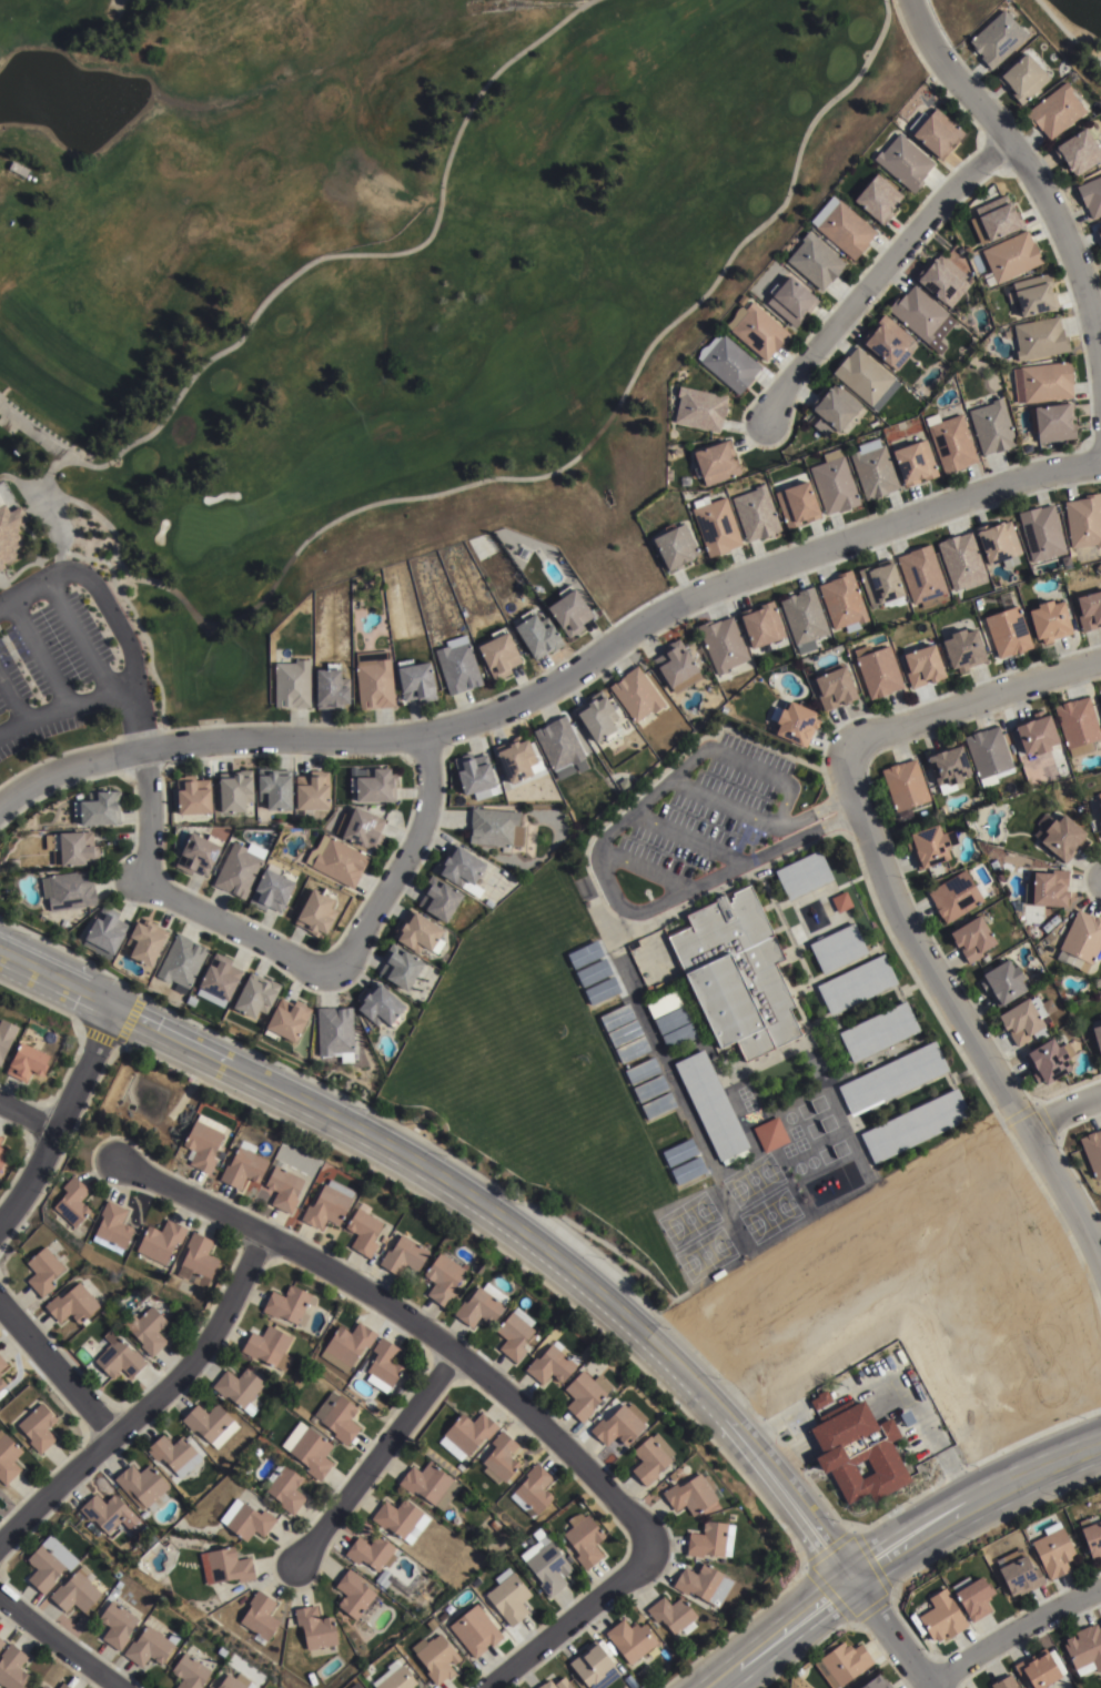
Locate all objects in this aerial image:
park: (961, 13)
park: (1075, 30)
building: (997, 39)
building: (1023, 79)
building: (1056, 112)
building: (938, 134)
building: (1079, 153)
road: (1013, 156)
building: (904, 163)
building: (17, 170)
building: (1091, 197)
building: (878, 200)
building: (996, 221)
building: (842, 228)
building: (1099, 232)
building: (1011, 258)
building: (815, 263)
park: (382, 270)
road: (876, 276)
building: (942, 282)
building: (1034, 297)
building: (790, 303)
building: (922, 319)
building: (759, 333)
building: (1040, 340)
building: (887, 344)
building: (727, 364)
building: (866, 380)
building: (1043, 384)
building: (699, 410)
building: (833, 412)
building: (1053, 424)
building: (992, 429)
building: (951, 444)
building: (715, 465)
building: (914, 465)
building: (873, 471)
building: (833, 485)
building: (797, 507)
building: (755, 516)
building: (1084, 518)
building: (715, 529)
building: (1041, 530)
building: (10, 535)
building: (998, 538)
building: (674, 550)
building: (961, 558)
building: (922, 575)
building: (879, 579)
road: (30, 595)
building: (842, 600)
building: (1090, 607)
building: (570, 608)
road: (6, 609)
building: (803, 616)
building: (1050, 617)
building: (760, 622)
building: (1007, 629)
building: (537, 632)
road: (125, 638)
road: (81, 640)
building: (722, 641)
building: (964, 646)
building: (499, 651)
road: (39, 655)
building: (458, 663)
building: (923, 663)
parking lot: (66, 664)
building: (677, 664)
building: (877, 667)
road: (556, 672)
building: (374, 678)
building: (415, 679)
building: (291, 681)
building: (834, 685)
building: (329, 686)
building: (635, 692)
road: (123, 695)
road: (90, 700)
road: (972, 701)
road: (16, 711)
road: (44, 712)
building: (599, 716)
building: (795, 719)
building: (1078, 724)
building: (1037, 736)
building: (558, 741)
building: (988, 753)
building: (516, 756)
road: (746, 764)
building: (947, 764)
building: (472, 773)
building: (375, 783)
building: (904, 783)
building: (275, 787)
building: (236, 788)
building: (314, 789)
building: (193, 793)
road: (851, 802)
road: (722, 803)
building: (1100, 804)
building: (98, 806)
road: (811, 814)
road: (146, 815)
building: (1100, 822)
building: (495, 825)
building: (361, 826)
parking lot: (699, 827)
building: (1060, 834)
road: (690, 837)
road: (800, 837)
building: (929, 844)
building: (75, 846)
building: (197, 851)
building: (340, 861)
building: (994, 863)
building: (239, 867)
building: (462, 867)
road: (645, 868)
building: (802, 873)
building: (1047, 887)
building: (272, 888)
building: (68, 889)
building: (956, 894)
building: (438, 896)
road: (613, 896)
building: (840, 900)
building: (488, 902)
building: (317, 909)
building: (1054, 918)
building: (1046, 925)
building: (416, 930)
building: (105, 931)
building: (1048, 936)
building: (972, 937)
building: (146, 940)
building: (1081, 940)
building: (837, 947)
road: (353, 952)
building: (584, 954)
building: (181, 960)
building: (399, 965)
building: (736, 972)
building: (218, 979)
building: (596, 981)
building: (1003, 981)
building: (856, 983)
building: (255, 994)
building: (664, 1002)
building: (379, 1003)
road: (961, 1011)
building: (616, 1016)
building: (1025, 1017)
building: (287, 1019)
building: (672, 1019)
building: (335, 1030)
building: (878, 1030)
building: (625, 1033)
building: (679, 1035)
building: (5, 1036)
building: (1097, 1036)
building: (633, 1049)
building: (1049, 1059)
building: (28, 1063)
building: (641, 1069)
building: (892, 1077)
building: (650, 1087)
building: (658, 1104)
building: (713, 1106)
road: (1066, 1110)
road: (28, 1115)
road: (60, 1121)
building: (915, 1125)
building: (770, 1134)
building: (0, 1138)
building: (203, 1142)
building: (1092, 1150)
building: (2, 1156)
building: (243, 1165)
building: (283, 1187)
building: (71, 1201)
building: (327, 1205)
road: (473, 1206)
building: (113, 1225)
building: (362, 1230)
building: (160, 1241)
building: (403, 1257)
building: (198, 1260)
building: (43, 1271)
building: (443, 1277)
building: (71, 1304)
building: (290, 1305)
building: (481, 1305)
road: (410, 1318)
building: (146, 1330)
building: (515, 1333)
building: (348, 1346)
building: (268, 1347)
building: (116, 1358)
building: (2, 1363)
building: (385, 1363)
building: (551, 1364)
road: (56, 1369)
building: (2, 1383)
building: (377, 1383)
building: (239, 1388)
building: (585, 1394)
building: (820, 1398)
road: (150, 1404)
building: (338, 1417)
building: (210, 1424)
building: (620, 1425)
building: (38, 1427)
building: (465, 1435)
building: (309, 1450)
building: (858, 1450)
building: (171, 1452)
road: (375, 1453)
building: (501, 1457)
building: (7, 1458)
building: (651, 1459)
building: (429, 1485)
building: (143, 1486)
building: (285, 1488)
building: (534, 1489)
building: (692, 1494)
building: (104, 1512)
building: (401, 1520)
building: (246, 1521)
building: (540, 1533)
building: (1091, 1536)
building: (584, 1540)
building: (711, 1541)
road: (898, 1552)
building: (370, 1553)
building: (1053, 1553)
building: (45, 1566)
building: (226, 1567)
building: (548, 1568)
building: (1020, 1577)
building: (705, 1585)
building: (75, 1591)
building: (354, 1597)
building: (972, 1597)
building: (509, 1599)
building: (673, 1616)
building: (942, 1617)
building: (260, 1618)
building: (1100, 1619)
road: (569, 1621)
building: (116, 1625)
building: (316, 1629)
building: (474, 1632)
road: (1014, 1632)
road: (893, 1635)
road: (62, 1638)
building: (0, 1640)
building: (631, 1641)
building: (1, 1644)
building: (150, 1647)
building: (1084, 1650)
building: (435, 1659)
building: (842, 1661)
building: (592, 1667)
building: (12, 1668)
building: (1037, 1670)
building: (189, 1672)
building: (642, 1675)
building: (397, 1679)
building: (872, 1681)
building: (234, 1682)
building: (1003, 1683)
building: (556, 1684)
building: (646, 1685)
building: (62, 1686)
building: (42, 1687)
building: (208, 1687)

------------------------------------

• **TASK TO CARRY OUT**:
Your answer must be the full set of entries, set down exactly and without pictures.

• **SOLUTION FOR THIS PROBLEM**:
Locate all objects in this aerial image:
park: (961, 13)
park: (1075, 30)
building: (997, 39)
building: (1023, 79)
building: (1056, 112)
building: (938, 134)
building: (1079, 153)
road: (1013, 156)
building: (904, 163)
building: (17, 170)
building: (1091, 197)
building: (878, 200)
building: (996, 221)
building: (842, 228)
building: (1099, 232)
building: (1011, 258)
building: (815, 263)
park: (382, 270)
road: (876, 276)
building: (942, 282)
building: (1034, 297)
building: (790, 303)
building: (922, 319)
building: (759, 333)
building: (1040, 340)
building: (887, 344)
building: (727, 364)
building: (866, 380)
building: (1043, 384)
building: (699, 410)
building: (833, 412)
building: (1053, 424)
building: (992, 429)
building: (951, 444)
building: (715, 465)
building: (914, 465)
building: (873, 471)
building: (833, 485)
building: (797, 507)
building: (755, 516)
building: (1084, 518)
building: (715, 529)
building: (1041, 530)
building: (10, 535)
building: (998, 538)
building: (674, 550)
building: (961, 558)
building: (922, 575)
building: (879, 579)
road: (30, 595)
building: (842, 600)
building: (1090, 607)
building: (570, 608)
road: (6, 609)
building: (803, 616)
building: (1050, 617)
building: (760, 622)
building: (1007, 629)
building: (537, 632)
road: (125, 638)
road: (81, 640)
building: (722, 641)
building: (964, 646)
building: (499, 651)
road: (39, 655)
building: (458, 663)
building: (923, 663)
parking lot: (66, 664)
building: (677, 664)
building: (877, 667)
road: (556, 672)
building: (374, 678)
building: (415, 679)
building: (291, 681)
building: (834, 685)
building: (329, 686)
building: (635, 692)
road: (123, 695)
road: (90, 700)
road: (972, 701)
road: (16, 711)
road: (44, 712)
building: (599, 716)
building: (795, 719)
building: (1078, 724)
building: (1037, 736)
building: (558, 741)
building: (988, 753)
building: (516, 756)
road: (746, 764)
building: (947, 764)
building: (472, 773)
building: (375, 783)
building: (904, 783)
building: (275, 787)
building: (236, 788)
building: (314, 789)
building: (193, 793)
road: (851, 802)
road: (722, 803)
building: (1100, 804)
building: (98, 806)
road: (811, 814)
road: (146, 815)
building: (1100, 822)
building: (495, 825)
building: (361, 826)
parking lot: (699, 827)
building: (1060, 834)
road: (690, 837)
road: (800, 837)
building: (929, 844)
building: (75, 846)
building: (197, 851)
building: (340, 861)
building: (994, 863)
building: (239, 867)
building: (462, 867)
road: (645, 868)
building: (802, 873)
building: (1047, 887)
building: (272, 888)
building: (68, 889)
building: (956, 894)
building: (438, 896)
road: (613, 896)
building: (840, 900)
building: (488, 902)
building: (317, 909)
building: (1054, 918)
building: (1046, 925)
building: (416, 930)
building: (105, 931)
building: (1048, 936)
building: (972, 937)
building: (146, 940)
building: (1081, 940)
building: (837, 947)
road: (353, 952)
building: (584, 954)
building: (181, 960)
building: (399, 965)
building: (736, 972)
building: (218, 979)
building: (596, 981)
building: (1003, 981)
building: (856, 983)
building: (255, 994)
building: (664, 1002)
building: (379, 1003)
road: (961, 1011)
building: (616, 1016)
building: (1025, 1017)
building: (287, 1019)
building: (672, 1019)
building: (335, 1030)
building: (878, 1030)
building: (625, 1033)
building: (679, 1035)
building: (5, 1036)
building: (1097, 1036)
building: (633, 1049)
building: (1049, 1059)
building: (28, 1063)
building: (641, 1069)
building: (892, 1077)
building: (650, 1087)
building: (658, 1104)
building: (713, 1106)
road: (1066, 1110)
road: (28, 1115)
road: (60, 1121)
building: (915, 1125)
building: (770, 1134)
building: (0, 1138)
building: (203, 1142)
building: (1092, 1150)
building: (2, 1156)
building: (243, 1165)
building: (283, 1187)
building: (71, 1201)
building: (327, 1205)
road: (473, 1206)
building: (113, 1225)
building: (362, 1230)
building: (160, 1241)
building: (403, 1257)
building: (198, 1260)
building: (43, 1271)
building: (443, 1277)
building: (71, 1304)
building: (290, 1305)
building: (481, 1305)
road: (410, 1318)
building: (146, 1330)
building: (515, 1333)
building: (348, 1346)
building: (268, 1347)
building: (116, 1358)
building: (2, 1363)
building: (385, 1363)
building: (551, 1364)
road: (56, 1369)
building: (2, 1383)
building: (377, 1383)
building: (239, 1388)
building: (585, 1394)
building: (820, 1398)
road: (150, 1404)
building: (338, 1417)
building: (210, 1424)
building: (620, 1425)
building: (38, 1427)
building: (465, 1435)
building: (309, 1450)
building: (858, 1450)
building: (171, 1452)
road: (375, 1453)
building: (501, 1457)
building: (7, 1458)
building: (651, 1459)
building: (429, 1485)
building: (143, 1486)
building: (285, 1488)
building: (534, 1489)
building: (692, 1494)
building: (104, 1512)
building: (401, 1520)
building: (246, 1521)
building: (540, 1533)
building: (1091, 1536)
building: (584, 1540)
building: (711, 1541)
road: (898, 1552)
building: (370, 1553)
building: (1053, 1553)
building: (45, 1566)
building: (226, 1567)
building: (548, 1568)
building: (1020, 1577)
building: (705, 1585)
building: (75, 1591)
building: (354, 1597)
building: (972, 1597)
building: (509, 1599)
building: (673, 1616)
building: (942, 1617)
building: (260, 1618)
building: (1100, 1619)
road: (569, 1621)
building: (116, 1625)
building: (316, 1629)
building: (474, 1632)
road: (1014, 1632)
road: (893, 1635)
road: (62, 1638)
building: (0, 1640)
building: (631, 1641)
building: (1, 1644)
building: (150, 1647)
building: (1084, 1650)
building: (435, 1659)
building: (842, 1661)
building: (592, 1667)
building: (12, 1668)
building: (1037, 1670)
building: (189, 1672)
building: (642, 1675)
building: (397, 1679)
building: (872, 1681)
building: (234, 1682)
building: (1003, 1683)
building: (556, 1684)
building: (646, 1685)
building: (62, 1686)
building: (42, 1687)
building: (208, 1687)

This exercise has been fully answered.